Could you repeat the entries below word for word, leaving nothing out?

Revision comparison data
[Start of section]
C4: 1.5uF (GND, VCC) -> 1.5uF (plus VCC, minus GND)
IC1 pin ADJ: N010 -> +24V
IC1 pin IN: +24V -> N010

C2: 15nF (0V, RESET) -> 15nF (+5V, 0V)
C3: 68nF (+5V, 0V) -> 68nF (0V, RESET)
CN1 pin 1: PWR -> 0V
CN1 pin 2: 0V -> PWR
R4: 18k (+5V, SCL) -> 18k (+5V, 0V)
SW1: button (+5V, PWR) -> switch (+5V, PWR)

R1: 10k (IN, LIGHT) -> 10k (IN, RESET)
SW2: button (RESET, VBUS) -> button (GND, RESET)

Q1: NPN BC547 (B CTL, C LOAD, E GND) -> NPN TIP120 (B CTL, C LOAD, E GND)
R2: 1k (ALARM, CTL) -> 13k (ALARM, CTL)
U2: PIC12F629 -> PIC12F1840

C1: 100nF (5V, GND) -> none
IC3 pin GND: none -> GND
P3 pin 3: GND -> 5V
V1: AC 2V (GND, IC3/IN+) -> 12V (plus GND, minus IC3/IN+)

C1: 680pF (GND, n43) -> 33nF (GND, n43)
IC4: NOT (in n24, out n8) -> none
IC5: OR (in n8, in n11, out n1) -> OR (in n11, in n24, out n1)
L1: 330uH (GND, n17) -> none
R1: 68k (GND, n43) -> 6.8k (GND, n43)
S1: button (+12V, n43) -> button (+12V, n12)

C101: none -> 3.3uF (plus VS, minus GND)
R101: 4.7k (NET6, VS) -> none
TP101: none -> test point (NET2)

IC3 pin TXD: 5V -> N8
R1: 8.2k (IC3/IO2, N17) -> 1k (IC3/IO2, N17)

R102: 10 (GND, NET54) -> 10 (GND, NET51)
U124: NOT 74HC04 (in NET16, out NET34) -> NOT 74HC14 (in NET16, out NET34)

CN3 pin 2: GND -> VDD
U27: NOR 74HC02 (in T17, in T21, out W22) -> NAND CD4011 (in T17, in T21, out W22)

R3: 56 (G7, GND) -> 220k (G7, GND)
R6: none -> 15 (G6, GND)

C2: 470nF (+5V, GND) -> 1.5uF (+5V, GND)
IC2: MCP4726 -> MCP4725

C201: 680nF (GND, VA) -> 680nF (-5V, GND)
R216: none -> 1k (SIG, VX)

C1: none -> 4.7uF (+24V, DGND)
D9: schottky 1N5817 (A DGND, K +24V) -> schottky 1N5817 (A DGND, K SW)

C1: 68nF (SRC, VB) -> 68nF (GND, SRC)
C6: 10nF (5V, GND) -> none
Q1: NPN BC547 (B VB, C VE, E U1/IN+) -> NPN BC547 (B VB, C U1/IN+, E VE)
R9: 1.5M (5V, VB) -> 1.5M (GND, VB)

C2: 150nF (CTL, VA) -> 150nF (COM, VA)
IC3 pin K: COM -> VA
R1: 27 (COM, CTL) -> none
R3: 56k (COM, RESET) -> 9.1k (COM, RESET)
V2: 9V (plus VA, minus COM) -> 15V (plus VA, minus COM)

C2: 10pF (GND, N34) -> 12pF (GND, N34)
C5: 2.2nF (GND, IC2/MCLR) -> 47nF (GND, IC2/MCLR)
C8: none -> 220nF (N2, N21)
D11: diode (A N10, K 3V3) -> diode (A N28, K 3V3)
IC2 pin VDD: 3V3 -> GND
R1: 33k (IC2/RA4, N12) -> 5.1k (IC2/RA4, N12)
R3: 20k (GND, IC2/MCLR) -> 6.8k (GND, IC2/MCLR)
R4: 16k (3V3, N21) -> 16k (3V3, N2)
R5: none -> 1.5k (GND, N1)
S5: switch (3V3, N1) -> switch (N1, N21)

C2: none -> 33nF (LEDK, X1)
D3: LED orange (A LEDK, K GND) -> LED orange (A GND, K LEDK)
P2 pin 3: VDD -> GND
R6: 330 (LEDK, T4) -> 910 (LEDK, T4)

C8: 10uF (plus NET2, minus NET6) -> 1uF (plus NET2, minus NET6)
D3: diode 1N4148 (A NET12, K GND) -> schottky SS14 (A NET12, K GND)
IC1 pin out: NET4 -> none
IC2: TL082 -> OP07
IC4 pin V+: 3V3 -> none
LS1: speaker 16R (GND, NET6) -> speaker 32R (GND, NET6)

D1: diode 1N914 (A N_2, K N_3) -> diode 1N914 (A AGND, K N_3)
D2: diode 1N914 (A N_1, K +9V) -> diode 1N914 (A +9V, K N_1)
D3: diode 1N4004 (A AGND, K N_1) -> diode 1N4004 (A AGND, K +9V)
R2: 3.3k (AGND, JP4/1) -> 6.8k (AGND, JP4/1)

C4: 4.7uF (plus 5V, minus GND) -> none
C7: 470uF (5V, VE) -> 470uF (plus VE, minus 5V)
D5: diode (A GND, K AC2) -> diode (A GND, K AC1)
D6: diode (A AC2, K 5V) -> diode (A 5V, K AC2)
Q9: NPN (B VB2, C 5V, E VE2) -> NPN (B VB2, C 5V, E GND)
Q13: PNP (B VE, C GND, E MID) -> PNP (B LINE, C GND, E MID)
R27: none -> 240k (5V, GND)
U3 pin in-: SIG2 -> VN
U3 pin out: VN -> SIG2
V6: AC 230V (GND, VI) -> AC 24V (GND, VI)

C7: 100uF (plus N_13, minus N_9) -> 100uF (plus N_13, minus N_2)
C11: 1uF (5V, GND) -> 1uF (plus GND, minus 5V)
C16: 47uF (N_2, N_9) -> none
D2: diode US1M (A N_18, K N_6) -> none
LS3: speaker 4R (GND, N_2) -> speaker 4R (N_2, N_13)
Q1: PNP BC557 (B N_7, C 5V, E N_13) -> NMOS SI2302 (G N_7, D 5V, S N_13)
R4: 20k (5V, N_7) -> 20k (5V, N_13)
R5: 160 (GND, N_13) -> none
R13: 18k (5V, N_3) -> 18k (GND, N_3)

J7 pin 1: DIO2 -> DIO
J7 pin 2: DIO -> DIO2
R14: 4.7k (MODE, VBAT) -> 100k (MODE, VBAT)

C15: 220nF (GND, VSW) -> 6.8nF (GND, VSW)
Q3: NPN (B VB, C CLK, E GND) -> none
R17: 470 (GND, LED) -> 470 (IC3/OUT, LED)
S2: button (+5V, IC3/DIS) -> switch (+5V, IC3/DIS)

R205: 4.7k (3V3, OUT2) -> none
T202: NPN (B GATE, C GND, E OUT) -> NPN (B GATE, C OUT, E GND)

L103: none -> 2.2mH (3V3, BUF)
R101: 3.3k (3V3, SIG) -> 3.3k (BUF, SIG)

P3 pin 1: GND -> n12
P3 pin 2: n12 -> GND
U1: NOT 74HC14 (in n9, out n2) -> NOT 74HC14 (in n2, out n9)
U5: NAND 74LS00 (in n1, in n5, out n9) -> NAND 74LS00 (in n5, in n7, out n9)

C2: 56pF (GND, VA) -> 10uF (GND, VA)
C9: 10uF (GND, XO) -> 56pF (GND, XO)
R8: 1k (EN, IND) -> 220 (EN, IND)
[End of section]
__Output below__
C4: 1.5uF (GND, VCC) -> 1.5uF (plus VCC, minus GND)
IC1 pin ADJ: N010 -> +24V
IC1 pin IN: +24V -> N010

C2: 15nF (0V, RESET) -> 15nF (+5V, 0V)
C3: 68nF (+5V, 0V) -> 68nF (0V, RESET)
CN1 pin 1: PWR -> 0V
CN1 pin 2: 0V -> PWR
R4: 18k (+5V, SCL) -> 18k (+5V, 0V)
SW1: button (+5V, PWR) -> switch (+5V, PWR)

R1: 10k (IN, LIGHT) -> 10k (IN, RESET)
SW2: button (RESET, VBUS) -> button (GND, RESET)

Q1: NPN BC547 (B CTL, C LOAD, E GND) -> NPN TIP120 (B CTL, C LOAD, E GND)
R2: 1k (ALARM, CTL) -> 13k (ALARM, CTL)
U2: PIC12F629 -> PIC12F1840

C1: 100nF (5V, GND) -> none
IC3 pin GND: none -> GND
P3 pin 3: GND -> 5V
V1: AC 2V (GND, IC3/IN+) -> 12V (plus GND, minus IC3/IN+)

C1: 680pF (GND, n43) -> 33nF (GND, n43)
IC4: NOT (in n24, out n8) -> none
IC5: OR (in n8, in n11, out n1) -> OR (in n11, in n24, out n1)
L1: 330uH (GND, n17) -> none
R1: 68k (GND, n43) -> 6.8k (GND, n43)
S1: button (+12V, n43) -> button (+12V, n12)

C101: none -> 3.3uF (plus VS, minus GND)
R101: 4.7k (NET6, VS) -> none
TP101: none -> test point (NET2)

IC3 pin TXD: 5V -> N8
R1: 8.2k (IC3/IO2, N17) -> 1k (IC3/IO2, N17)

R102: 10 (GND, NET54) -> 10 (GND, NET51)
U124: NOT 74HC04 (in NET16, out NET34) -> NOT 74HC14 (in NET16, out NET34)

CN3 pin 2: GND -> VDD
U27: NOR 74HC02 (in T17, in T21, out W22) -> NAND CD4011 (in T17, in T21, out W22)

R3: 56 (G7, GND) -> 220k (G7, GND)
R6: none -> 15 (G6, GND)

C2: 470nF (+5V, GND) -> 1.5uF (+5V, GND)
IC2: MCP4726 -> MCP4725

C201: 680nF (GND, VA) -> 680nF (-5V, GND)
R216: none -> 1k (SIG, VX)

C1: none -> 4.7uF (+24V, DGND)
D9: schottky 1N5817 (A DGND, K +24V) -> schottky 1N5817 (A DGND, K SW)

C1: 68nF (SRC, VB) -> 68nF (GND, SRC)
C6: 10nF (5V, GND) -> none
Q1: NPN BC547 (B VB, C VE, E U1/IN+) -> NPN BC547 (B VB, C U1/IN+, E VE)
R9: 1.5M (5V, VB) -> 1.5M (GND, VB)

C2: 150nF (CTL, VA) -> 150nF (COM, VA)
IC3 pin K: COM -> VA
R1: 27 (COM, CTL) -> none
R3: 56k (COM, RESET) -> 9.1k (COM, RESET)
V2: 9V (plus VA, minus COM) -> 15V (plus VA, minus COM)

C2: 10pF (GND, N34) -> 12pF (GND, N34)
C5: 2.2nF (GND, IC2/MCLR) -> 47nF (GND, IC2/MCLR)
C8: none -> 220nF (N2, N21)
D11: diode (A N10, K 3V3) -> diode (A N28, K 3V3)
IC2 pin VDD: 3V3 -> GND
R1: 33k (IC2/RA4, N12) -> 5.1k (IC2/RA4, N12)
R3: 20k (GND, IC2/MCLR) -> 6.8k (GND, IC2/MCLR)
R4: 16k (3V3, N21) -> 16k (3V3, N2)
R5: none -> 1.5k (GND, N1)
S5: switch (3V3, N1) -> switch (N1, N21)

C2: none -> 33nF (LEDK, X1)
D3: LED orange (A LEDK, K GND) -> LED orange (A GND, K LEDK)
P2 pin 3: VDD -> GND
R6: 330 (LEDK, T4) -> 910 (LEDK, T4)

C8: 10uF (plus NET2, minus NET6) -> 1uF (plus NET2, minus NET6)
D3: diode 1N4148 (A NET12, K GND) -> schottky SS14 (A NET12, K GND)
IC1 pin out: NET4 -> none
IC2: TL082 -> OP07
IC4 pin V+: 3V3 -> none
LS1: speaker 16R (GND, NET6) -> speaker 32R (GND, NET6)

D1: diode 1N914 (A N_2, K N_3) -> diode 1N914 (A AGND, K N_3)
D2: diode 1N914 (A N_1, K +9V) -> diode 1N914 (A +9V, K N_1)
D3: diode 1N4004 (A AGND, K N_1) -> diode 1N4004 (A AGND, K +9V)
R2: 3.3k (AGND, JP4/1) -> 6.8k (AGND, JP4/1)

C4: 4.7uF (plus 5V, minus GND) -> none
C7: 470uF (5V, VE) -> 470uF (plus VE, minus 5V)
D5: diode (A GND, K AC2) -> diode (A GND, K AC1)
D6: diode (A AC2, K 5V) -> diode (A 5V, K AC2)
Q9: NPN (B VB2, C 5V, E VE2) -> NPN (B VB2, C 5V, E GND)
Q13: PNP (B VE, C GND, E MID) -> PNP (B LINE, C GND, E MID)
R27: none -> 240k (5V, GND)
U3 pin in-: SIG2 -> VN
U3 pin out: VN -> SIG2
V6: AC 230V (GND, VI) -> AC 24V (GND, VI)

C7: 100uF (plus N_13, minus N_9) -> 100uF (plus N_13, minus N_2)
C11: 1uF (5V, GND) -> 1uF (plus GND, minus 5V)
C16: 47uF (N_2, N_9) -> none
D2: diode US1M (A N_18, K N_6) -> none
LS3: speaker 4R (GND, N_2) -> speaker 4R (N_2, N_13)
Q1: PNP BC557 (B N_7, C 5V, E N_13) -> NMOS SI2302 (G N_7, D 5V, S N_13)
R4: 20k (5V, N_7) -> 20k (5V, N_13)
R5: 160 (GND, N_13) -> none
R13: 18k (5V, N_3) -> 18k (GND, N_3)

J7 pin 1: DIO2 -> DIO
J7 pin 2: DIO -> DIO2
R14: 4.7k (MODE, VBAT) -> 100k (MODE, VBAT)

C15: 220nF (GND, VSW) -> 6.8nF (GND, VSW)
Q3: NPN (B VB, C CLK, E GND) -> none
R17: 470 (GND, LED) -> 470 (IC3/OUT, LED)
S2: button (+5V, IC3/DIS) -> switch (+5V, IC3/DIS)

R205: 4.7k (3V3, OUT2) -> none
T202: NPN (B GATE, C GND, E OUT) -> NPN (B GATE, C OUT, E GND)

L103: none -> 2.2mH (3V3, BUF)
R101: 3.3k (3V3, SIG) -> 3.3k (BUF, SIG)

P3 pin 1: GND -> n12
P3 pin 2: n12 -> GND
U1: NOT 74HC14 (in n9, out n2) -> NOT 74HC14 (in n2, out n9)
U5: NAND 74LS00 (in n1, in n5, out n9) -> NAND 74LS00 (in n5, in n7, out n9)

C2: 56pF (GND, VA) -> 10uF (GND, VA)
C9: 10uF (GND, XO) -> 56pF (GND, XO)
R8: 1k (EN, IND) -> 220 (EN, IND)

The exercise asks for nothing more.